■ Records for the task:
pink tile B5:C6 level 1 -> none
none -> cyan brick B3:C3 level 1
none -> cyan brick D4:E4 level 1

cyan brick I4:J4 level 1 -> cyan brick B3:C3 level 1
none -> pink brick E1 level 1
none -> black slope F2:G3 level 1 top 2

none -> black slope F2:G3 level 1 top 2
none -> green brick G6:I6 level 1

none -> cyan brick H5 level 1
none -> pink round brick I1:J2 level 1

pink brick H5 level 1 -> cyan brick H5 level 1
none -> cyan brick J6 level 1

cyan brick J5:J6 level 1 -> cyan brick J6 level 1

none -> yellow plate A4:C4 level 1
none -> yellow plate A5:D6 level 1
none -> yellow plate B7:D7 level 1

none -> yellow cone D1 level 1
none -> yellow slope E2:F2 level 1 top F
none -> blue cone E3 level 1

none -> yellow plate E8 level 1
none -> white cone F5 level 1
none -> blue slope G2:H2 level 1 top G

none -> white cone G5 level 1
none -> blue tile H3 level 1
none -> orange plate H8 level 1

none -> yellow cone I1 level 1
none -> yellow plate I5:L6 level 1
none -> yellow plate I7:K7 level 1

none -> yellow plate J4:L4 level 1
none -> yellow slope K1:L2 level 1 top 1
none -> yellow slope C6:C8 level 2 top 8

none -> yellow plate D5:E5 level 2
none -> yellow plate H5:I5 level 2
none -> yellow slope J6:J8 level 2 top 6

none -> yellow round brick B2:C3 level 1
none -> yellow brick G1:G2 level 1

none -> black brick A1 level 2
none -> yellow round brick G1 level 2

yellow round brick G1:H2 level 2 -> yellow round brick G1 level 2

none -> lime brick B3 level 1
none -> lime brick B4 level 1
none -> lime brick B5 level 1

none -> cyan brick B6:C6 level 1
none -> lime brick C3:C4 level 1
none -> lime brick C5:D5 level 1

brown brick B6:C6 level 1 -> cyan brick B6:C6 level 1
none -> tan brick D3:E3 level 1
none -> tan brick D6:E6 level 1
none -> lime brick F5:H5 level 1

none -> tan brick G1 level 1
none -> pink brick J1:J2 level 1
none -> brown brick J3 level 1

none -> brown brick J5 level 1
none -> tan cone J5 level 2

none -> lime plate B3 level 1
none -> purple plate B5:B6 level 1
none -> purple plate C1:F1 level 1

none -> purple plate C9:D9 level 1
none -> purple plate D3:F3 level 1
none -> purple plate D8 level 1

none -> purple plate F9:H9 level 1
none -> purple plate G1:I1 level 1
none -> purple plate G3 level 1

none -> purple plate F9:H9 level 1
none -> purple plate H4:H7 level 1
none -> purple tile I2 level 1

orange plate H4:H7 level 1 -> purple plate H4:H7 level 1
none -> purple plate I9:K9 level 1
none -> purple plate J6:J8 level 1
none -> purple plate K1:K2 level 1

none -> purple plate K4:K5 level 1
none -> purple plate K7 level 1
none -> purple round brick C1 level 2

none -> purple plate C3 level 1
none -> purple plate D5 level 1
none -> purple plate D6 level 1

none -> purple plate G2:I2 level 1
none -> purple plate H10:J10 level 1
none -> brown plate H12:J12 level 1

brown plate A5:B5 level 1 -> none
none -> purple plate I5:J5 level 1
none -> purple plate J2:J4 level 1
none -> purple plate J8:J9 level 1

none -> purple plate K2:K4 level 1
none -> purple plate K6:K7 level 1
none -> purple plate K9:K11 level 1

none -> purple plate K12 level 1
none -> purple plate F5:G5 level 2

■ How to complete this task:
Scan the listing for the word "round". Copy every line in which it appears.

■ Solution to this exercise:
none -> pink round brick I1:J2 level 1
none -> yellow round brick B2:C3 level 1
none -> yellow round brick G1 level 2
yellow round brick G1:H2 level 2 -> yellow round brick G1 level 2
none -> purple round brick C1 level 2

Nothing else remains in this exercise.